> Supplied data:
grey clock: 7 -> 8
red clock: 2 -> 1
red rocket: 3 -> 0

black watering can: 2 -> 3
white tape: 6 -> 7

> Activity:
Set down every record above exactly as written.

> Answer to the problem:
grey clock: 7 -> 8
red clock: 2 -> 1
red rocket: 3 -> 0

black watering can: 2 -> 3
white tape: 6 -> 7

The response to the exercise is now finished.